## DIRECTIONS
Whenever a line in the entries includes the word "pink", copy that line out.

## MATERIAL SUPPLIED
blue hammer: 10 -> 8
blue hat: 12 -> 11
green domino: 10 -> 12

---

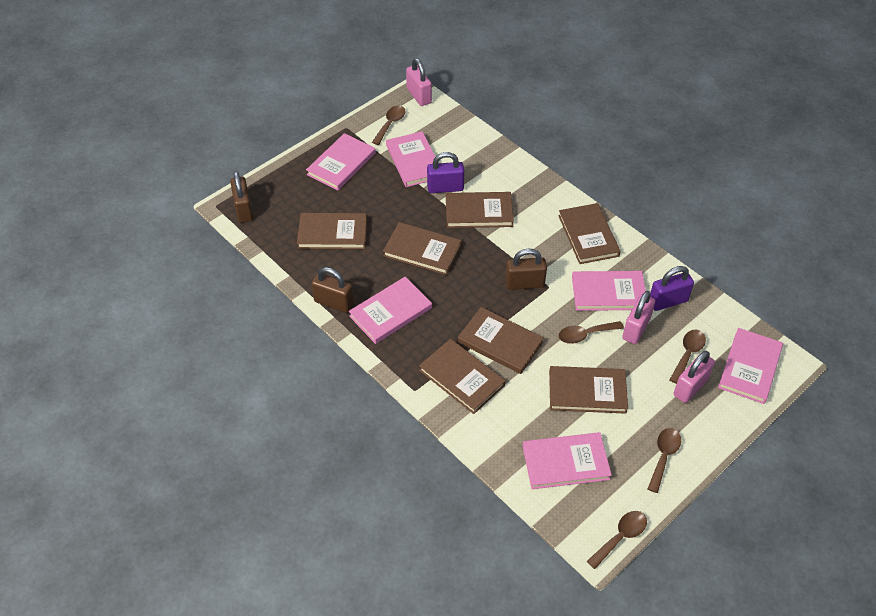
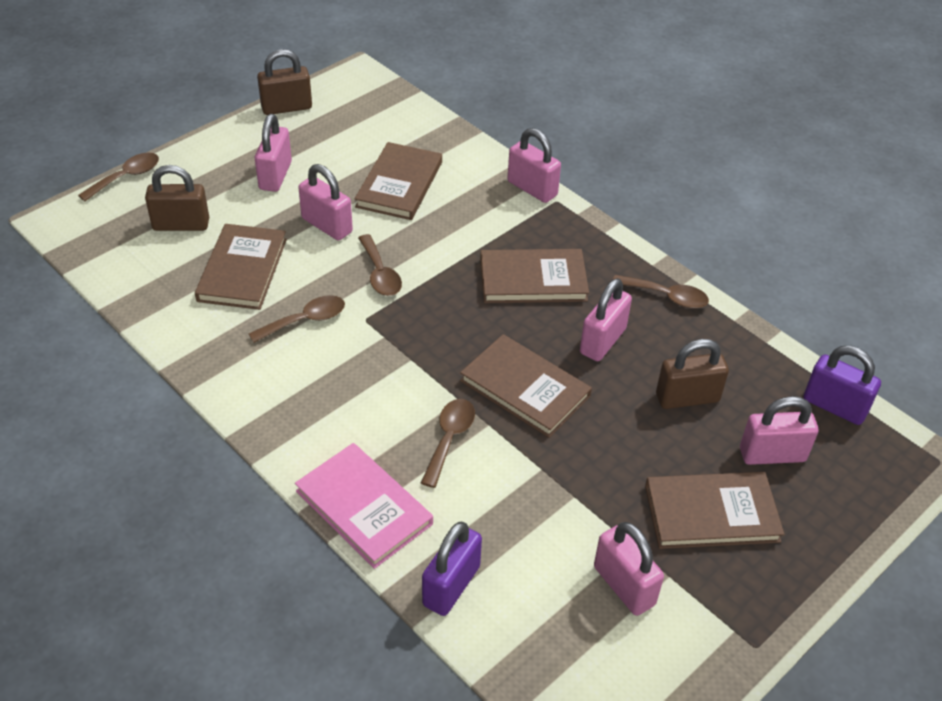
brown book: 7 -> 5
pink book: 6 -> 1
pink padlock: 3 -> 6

--

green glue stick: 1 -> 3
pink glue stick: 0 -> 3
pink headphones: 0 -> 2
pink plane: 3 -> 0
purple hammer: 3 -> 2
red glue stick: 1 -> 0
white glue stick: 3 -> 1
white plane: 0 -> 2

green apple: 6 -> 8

## RESULT BELOW
pink book: 6 -> 1
pink padlock: 3 -> 6
pink glue stick: 0 -> 3
pink headphones: 0 -> 2
pink plane: 3 -> 0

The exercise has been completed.